═════ PROVIDED INFORMATION ═════

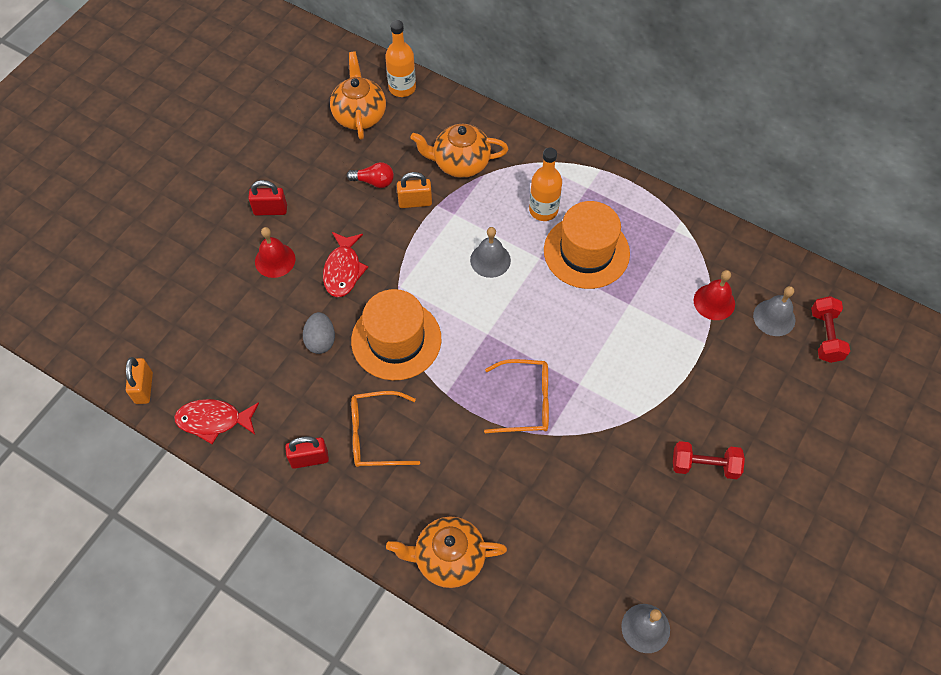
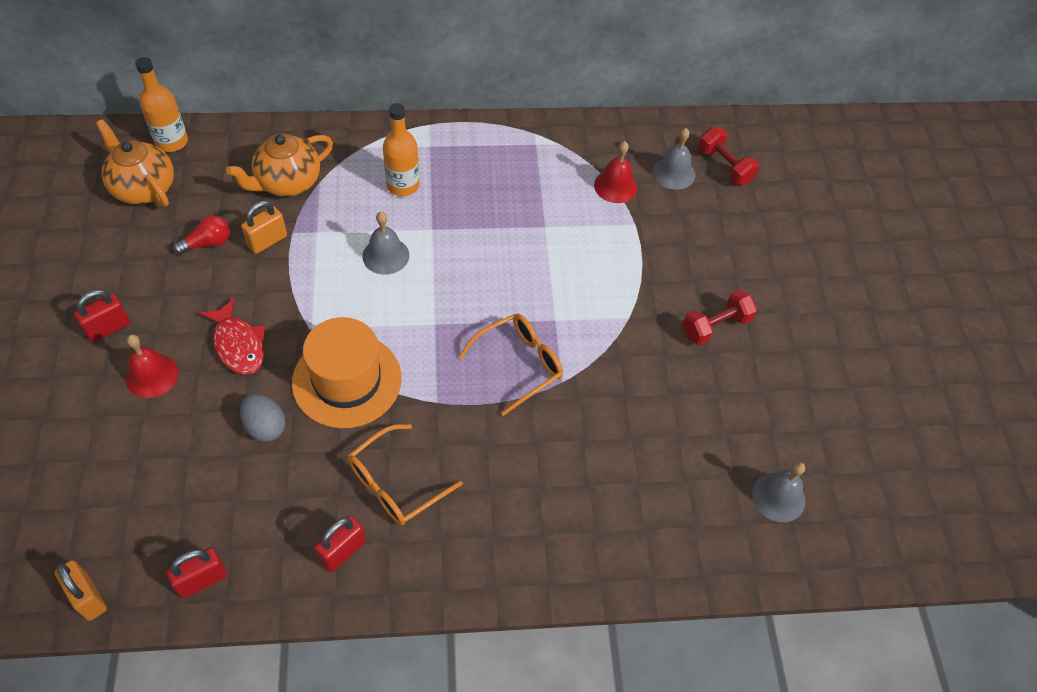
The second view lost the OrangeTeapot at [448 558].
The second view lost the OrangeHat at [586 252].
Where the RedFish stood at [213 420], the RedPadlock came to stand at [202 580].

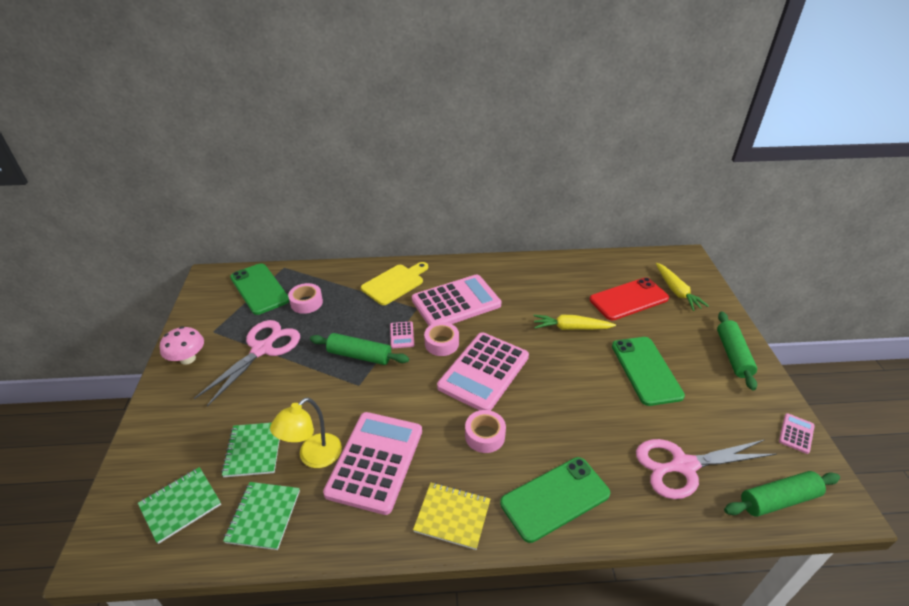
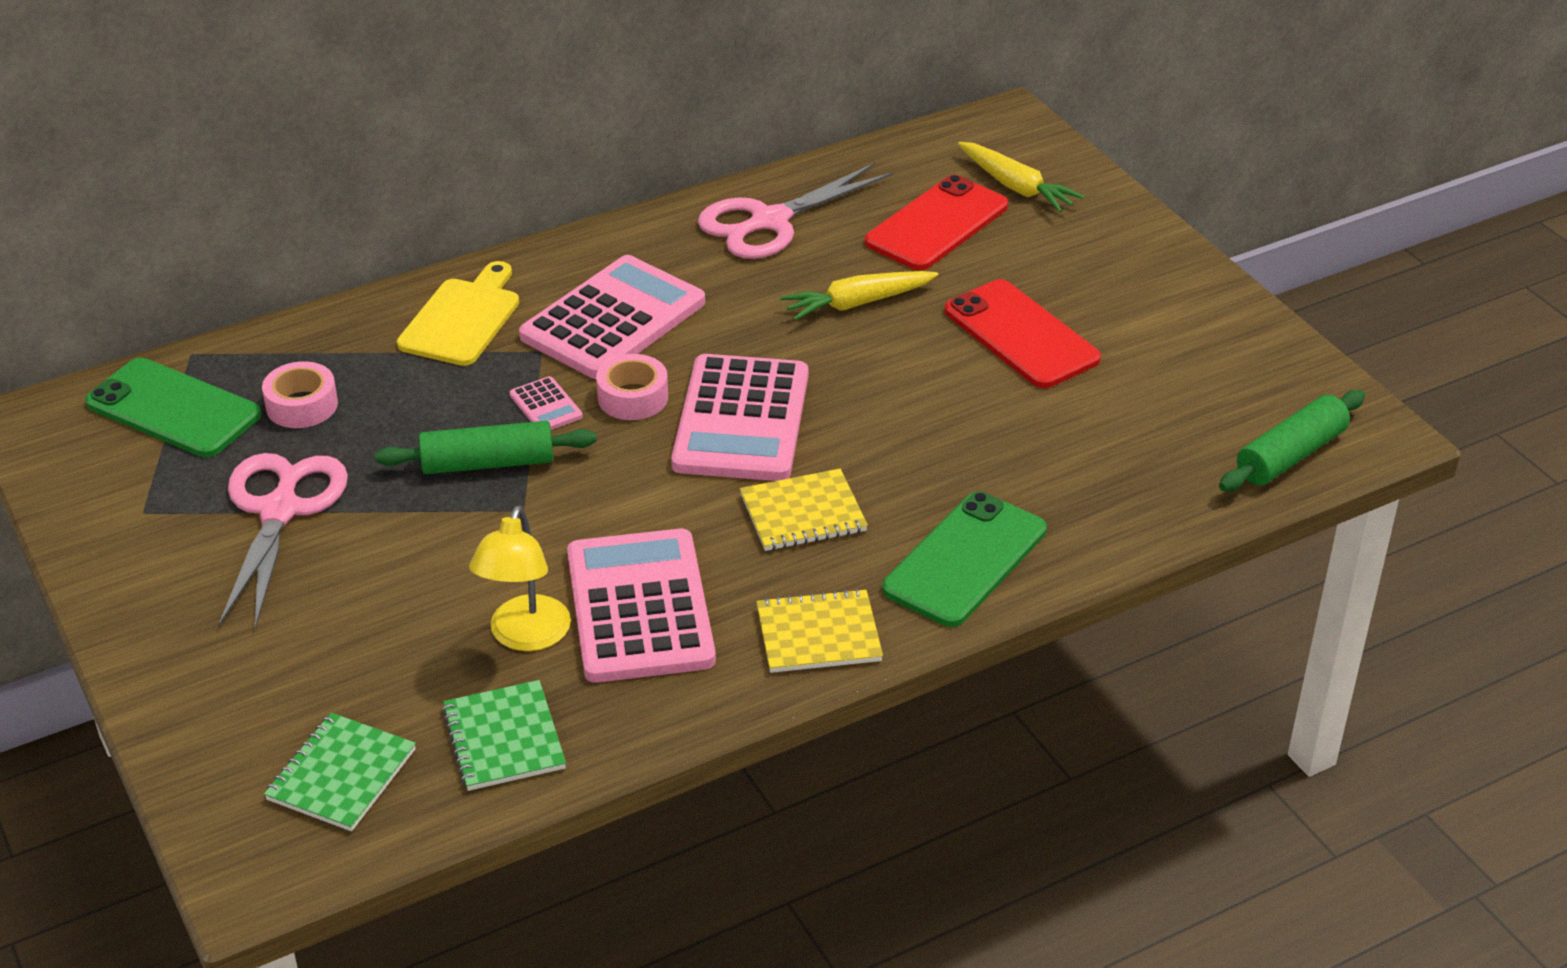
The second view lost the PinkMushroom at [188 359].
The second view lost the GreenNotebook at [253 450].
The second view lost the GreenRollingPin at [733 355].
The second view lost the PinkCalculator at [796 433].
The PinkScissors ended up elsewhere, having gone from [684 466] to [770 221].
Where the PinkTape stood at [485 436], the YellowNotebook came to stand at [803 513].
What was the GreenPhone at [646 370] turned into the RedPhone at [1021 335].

═════
═════ PROVIDED INFORMATION ═════

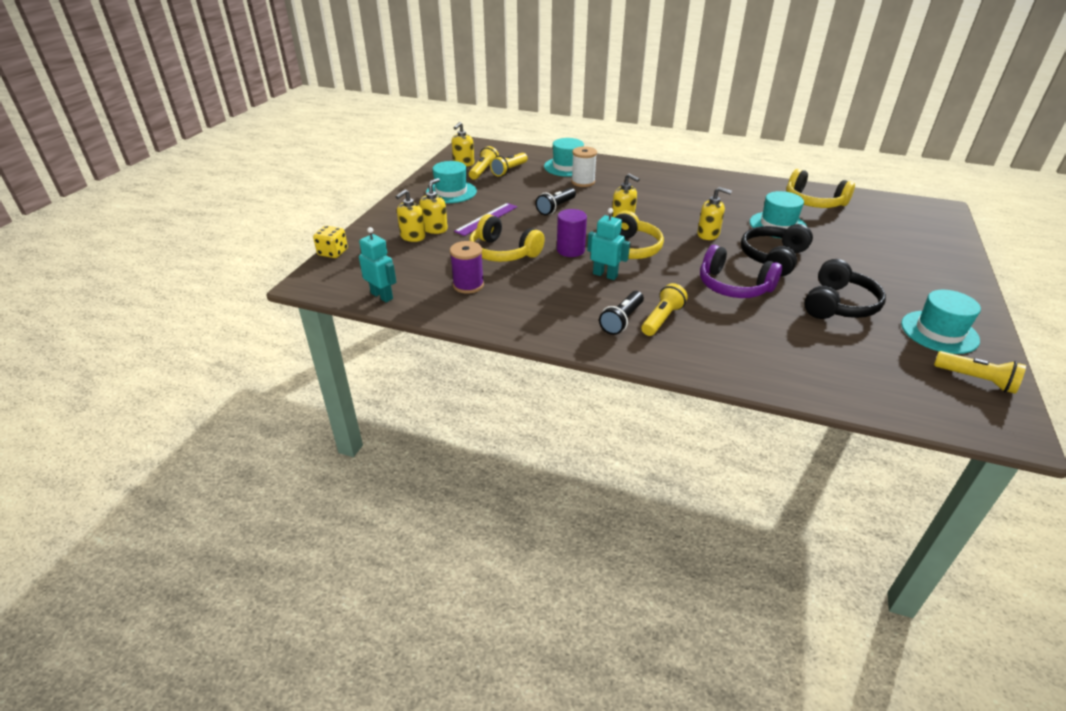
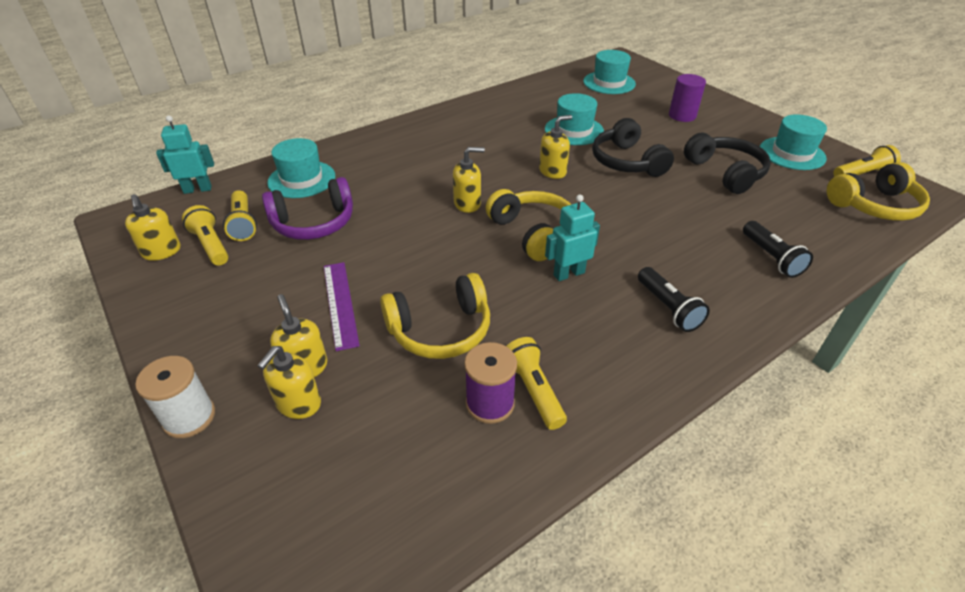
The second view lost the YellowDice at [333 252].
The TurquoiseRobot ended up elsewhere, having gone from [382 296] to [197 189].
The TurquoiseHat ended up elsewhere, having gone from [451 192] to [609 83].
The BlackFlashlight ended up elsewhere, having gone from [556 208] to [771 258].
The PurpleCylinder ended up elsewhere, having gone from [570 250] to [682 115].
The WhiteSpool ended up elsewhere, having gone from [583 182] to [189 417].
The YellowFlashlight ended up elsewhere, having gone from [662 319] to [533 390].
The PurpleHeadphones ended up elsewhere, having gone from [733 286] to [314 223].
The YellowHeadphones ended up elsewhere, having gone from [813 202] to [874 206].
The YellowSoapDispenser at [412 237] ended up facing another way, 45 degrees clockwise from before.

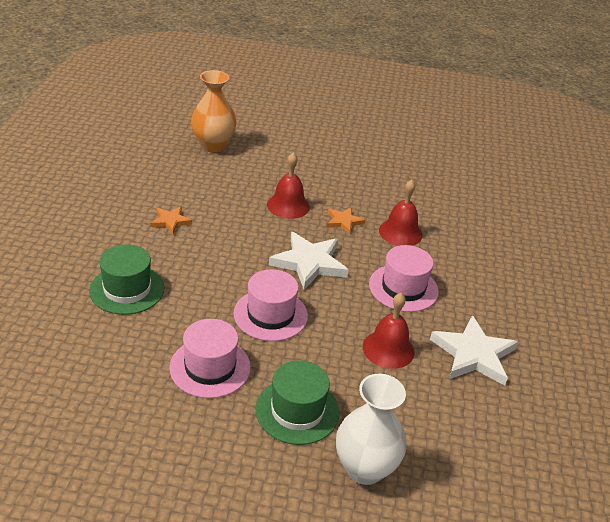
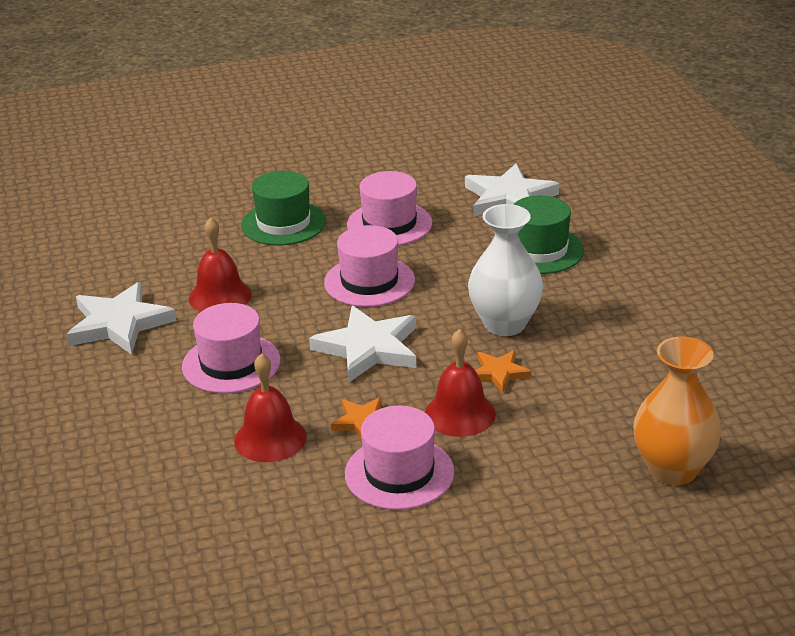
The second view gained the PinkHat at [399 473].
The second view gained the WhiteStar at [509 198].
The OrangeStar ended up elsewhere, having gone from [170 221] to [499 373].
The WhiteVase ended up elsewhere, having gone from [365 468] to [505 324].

═════
═════ PROVIDED INFORMATION ═════

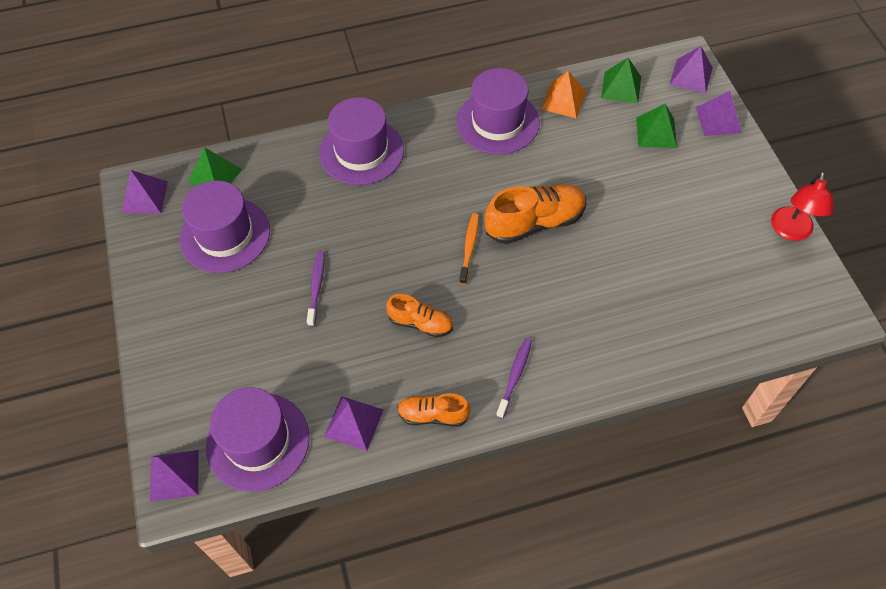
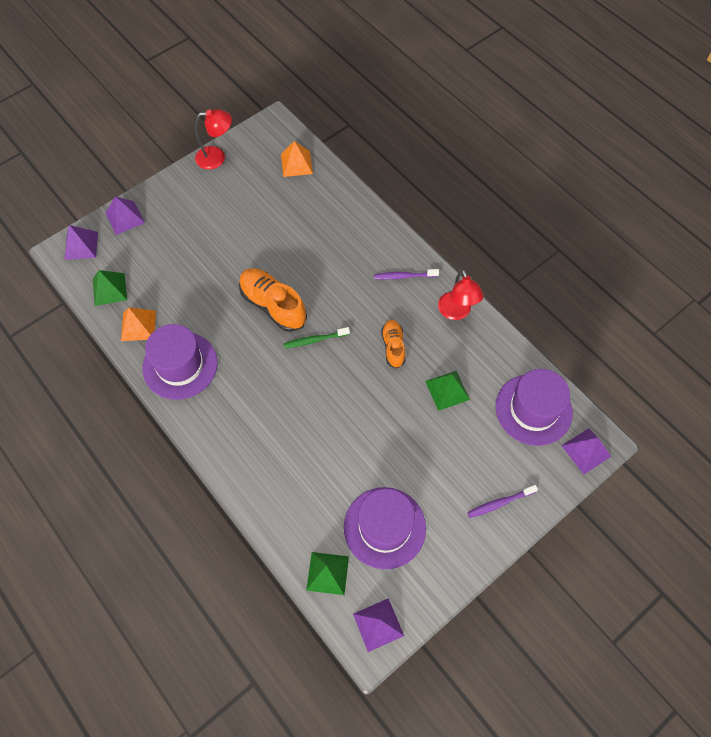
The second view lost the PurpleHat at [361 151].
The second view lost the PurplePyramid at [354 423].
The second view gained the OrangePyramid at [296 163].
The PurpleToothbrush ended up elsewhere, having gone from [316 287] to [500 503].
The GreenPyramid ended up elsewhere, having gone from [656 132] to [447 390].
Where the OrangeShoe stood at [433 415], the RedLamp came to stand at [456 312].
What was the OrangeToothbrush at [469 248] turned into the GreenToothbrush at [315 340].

═════

### INSTRUCTIONS FOR THE TASK
What you return must be the lines above that run from the line with "The second view lost the OrangeTeapot" to the line with "The second view lost the OrangeHat", inclusive, each copied exactly.

### RESULT OF THE EXERCISE
The second view lost the OrangeTeapot at [448 558].
The second view lost the OrangeHat at [586 252].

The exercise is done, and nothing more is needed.